* [Problem description]: Change each "dial" in the entries below to "face" and write out their lines again with nothing else altered. Leave the pictures out of your answer.

(Data excerpts)
— START —
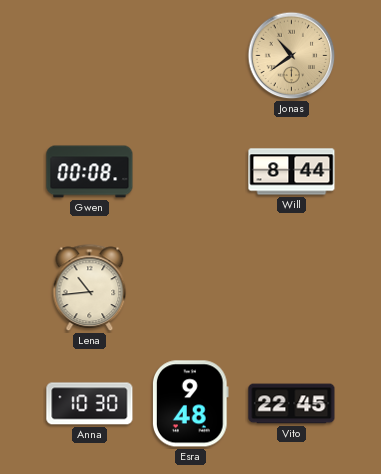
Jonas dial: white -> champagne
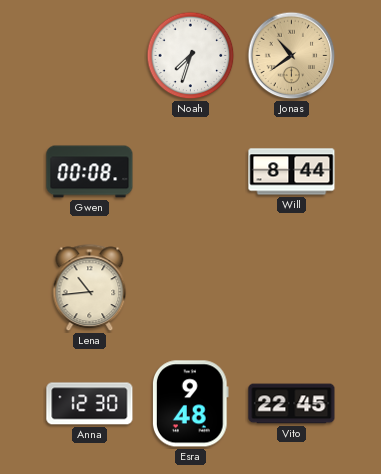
Noah: none -> 7:33
Anna: 10:30 -> 12:30
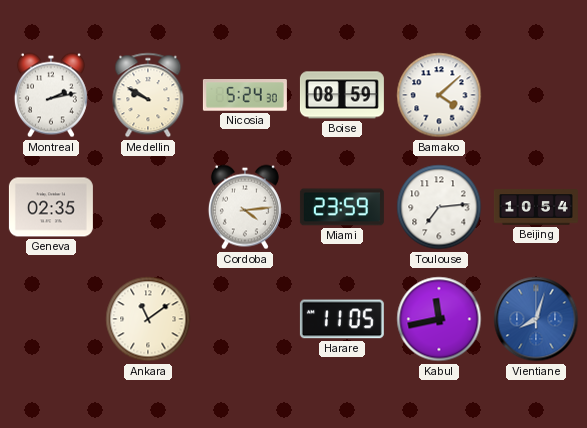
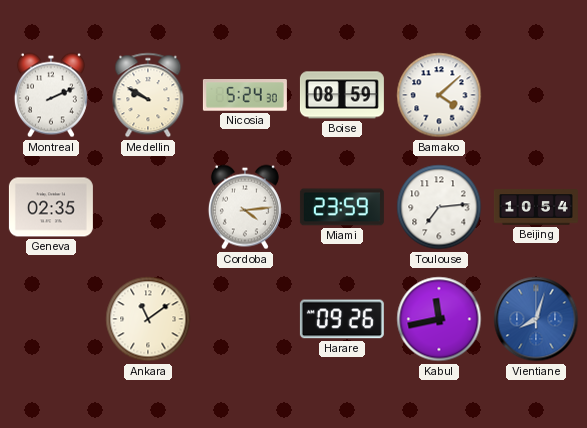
Montreal: 2:13 -> 2:11
Harare: 11:05 -> 09:26
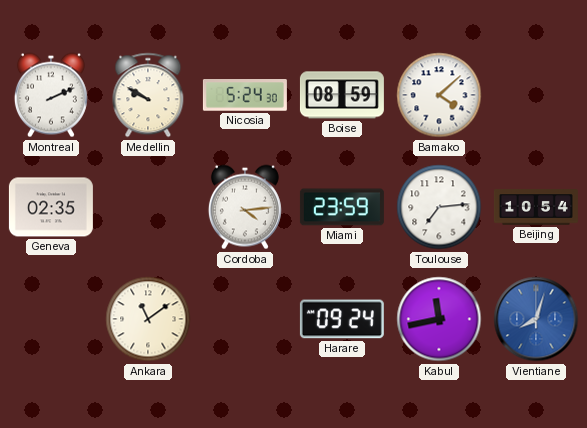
Harare: 09:26 -> 09:24
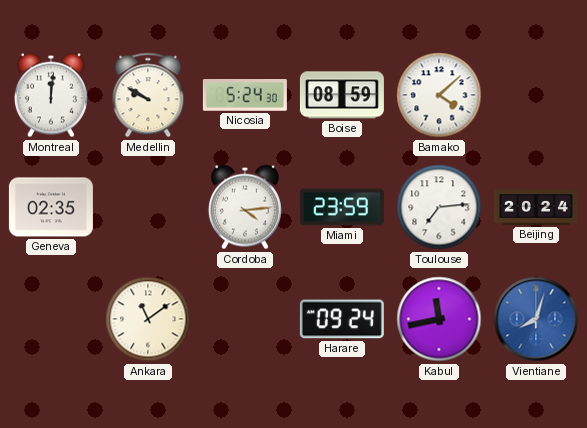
Montreal: 2:11 -> 12:01
Beijing: 10:54 -> 20:24
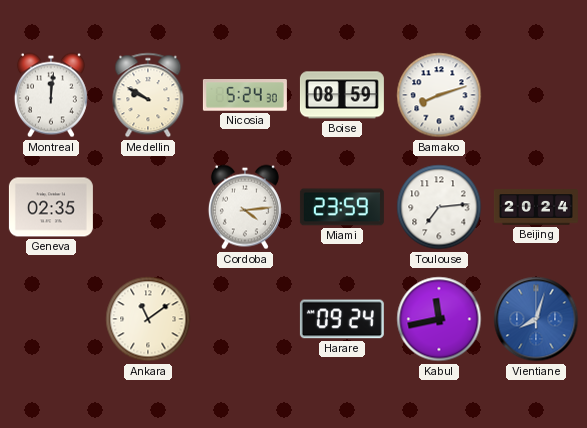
Bamako: 4:08 -> 8:12
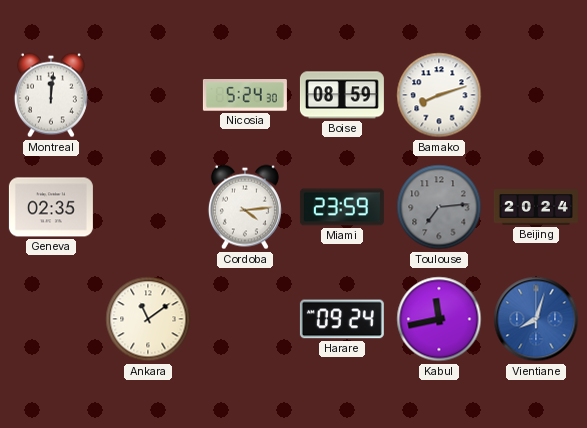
Medellin: 9:50 -> none
Toulouse dial: white -> grey
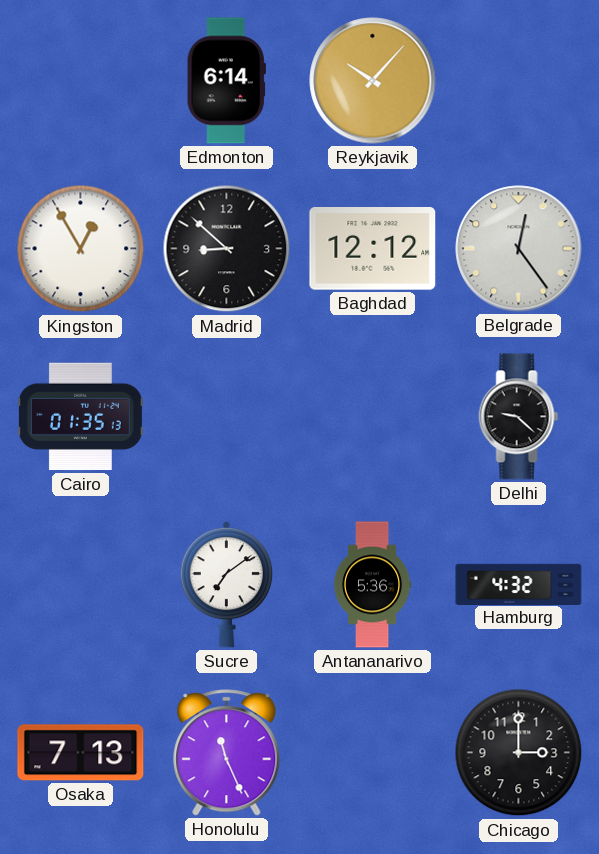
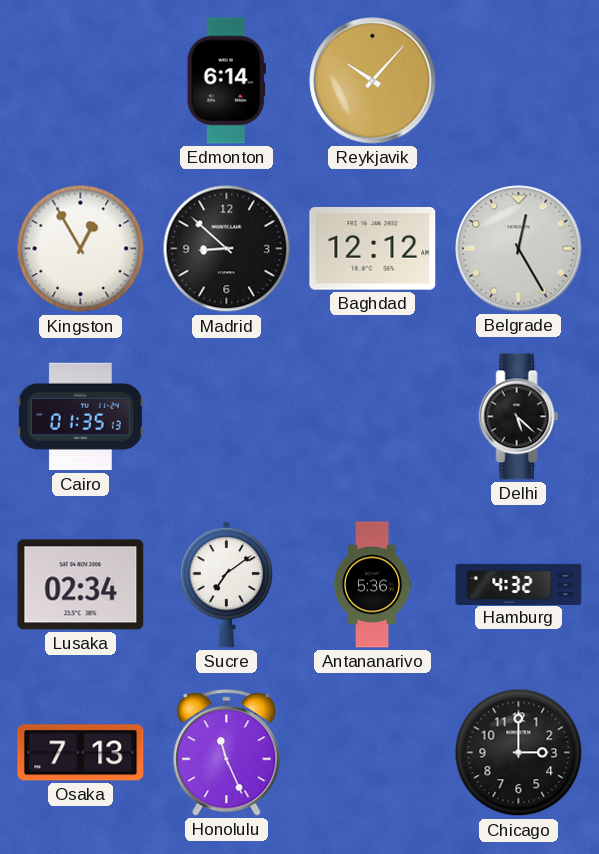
Belgrade: 12:24 -> 12:25
Delhi: 9:22 -> 5:22
Lusaka: none -> 02:34
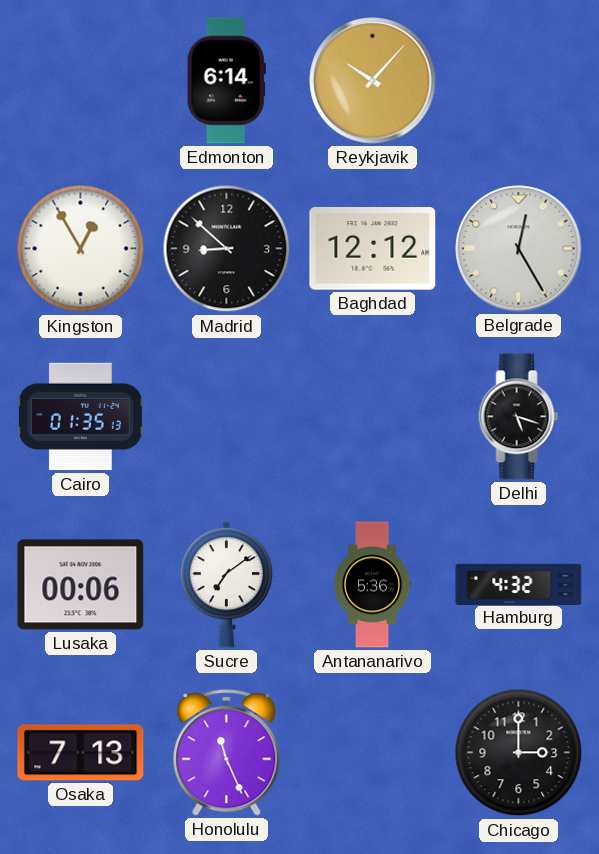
Delhi: 5:22 -> 5:18
Lusaka: 02:34 -> 00:06
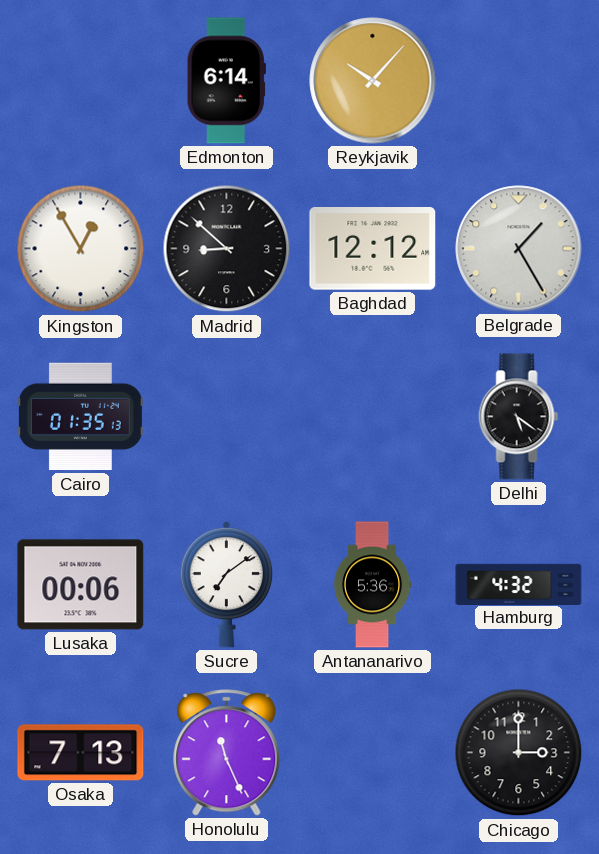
Belgrade: 12:25 -> 1:25
Delhi: 5:18 -> 5:21
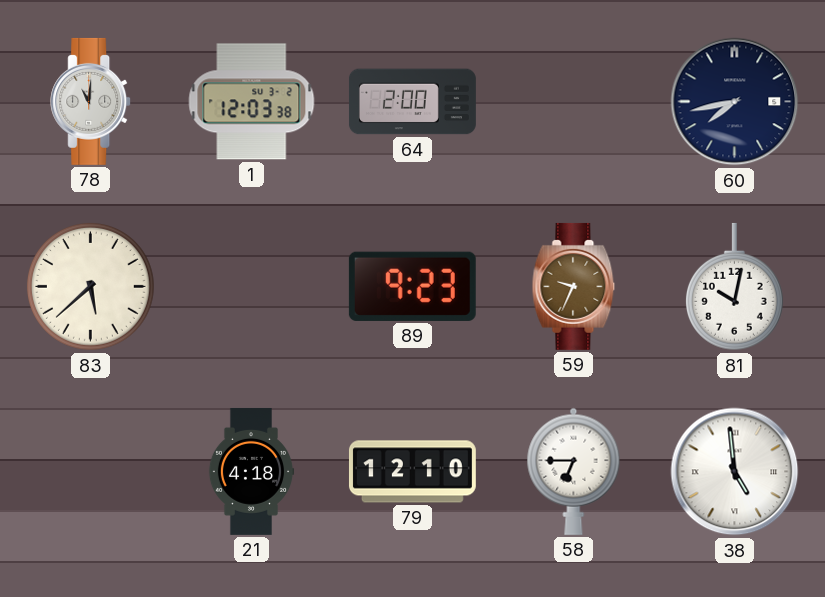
— END —
* [Result for this exercise]:
Jonas face: white -> champagne
Noah: none -> 7:33
Anna: 10:30 -> 12:30
Montreal: 2:13 -> 2:11
Harare: 11:05 -> 09:26
Harare: 09:26 -> 09:24
Montreal: 2:11 -> 12:01
Beijing: 10:54 -> 20:24
Bamako: 4:08 -> 8:12
Medellin: 9:50 -> none
Toulouse face: white -> grey
Belgrade: 12:24 -> 12:25
Delhi: 9:22 -> 5:22
Lusaka: none -> 02:34
Delhi: 5:22 -> 5:18
Lusaka: 02:34 -> 00:06
Belgrade: 12:25 -> 1:25
Delhi: 5:18 -> 5:21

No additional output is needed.